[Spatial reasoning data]
=== Begin Enclosure ===
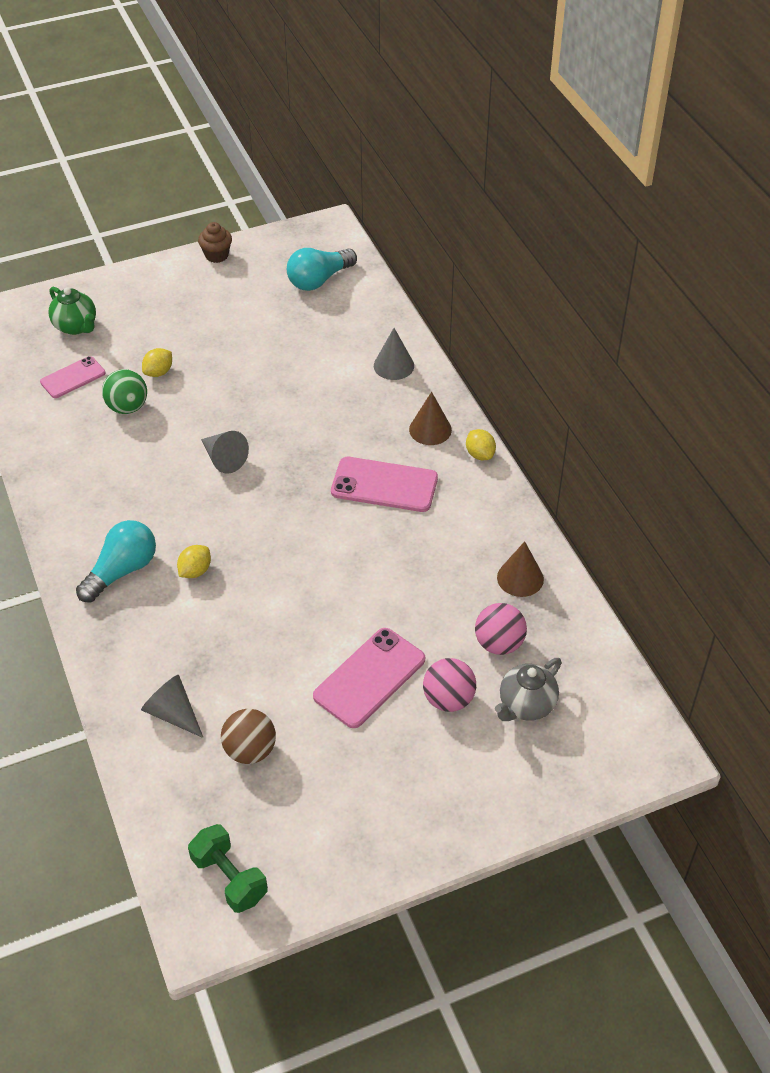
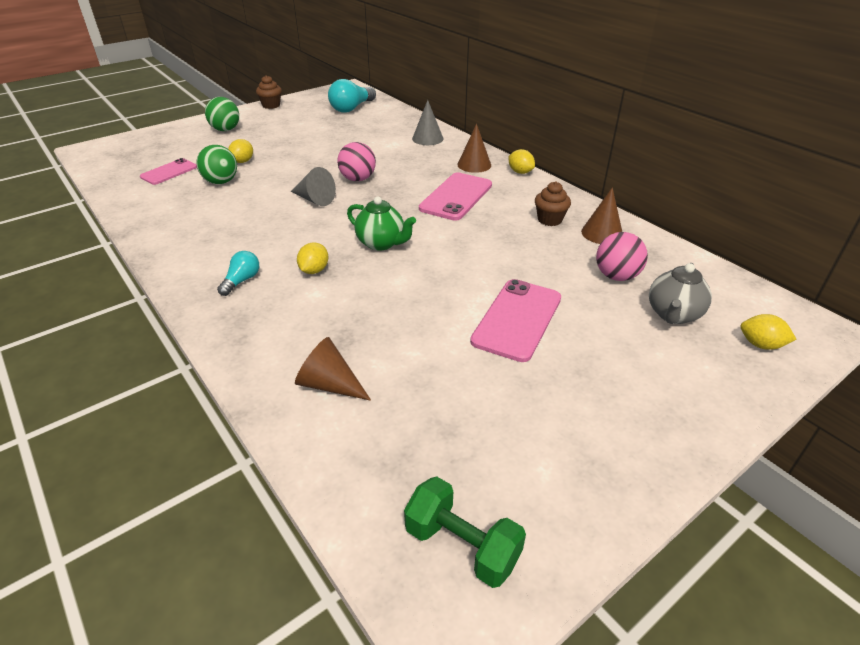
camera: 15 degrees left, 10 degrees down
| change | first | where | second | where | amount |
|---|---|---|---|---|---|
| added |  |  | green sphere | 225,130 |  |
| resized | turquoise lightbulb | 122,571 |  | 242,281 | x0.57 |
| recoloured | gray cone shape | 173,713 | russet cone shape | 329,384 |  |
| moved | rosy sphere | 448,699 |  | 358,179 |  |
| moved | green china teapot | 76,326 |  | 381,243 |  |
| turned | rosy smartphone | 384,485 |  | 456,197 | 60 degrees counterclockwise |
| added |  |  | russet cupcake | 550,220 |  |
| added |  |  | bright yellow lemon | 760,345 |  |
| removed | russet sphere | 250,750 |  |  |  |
=== End Enclosure ===
*WHAT NEEDS TO BE DONE*
Return exactly the lines from the line bearing "degrees counterclockwise |" to the end of the records, inclusive of both; include no other lines.

*TASK RESPONSE*
| turned | rosy smartphone | 384,485 |  | 456,197 | 60 degrees counterclockwise |
| added |  |  | russet cupcake | 550,220 |  |
| added |  |  | bright yellow lemon | 760,345 |  |
| removed | russet sphere | 250,750 |  |  |  |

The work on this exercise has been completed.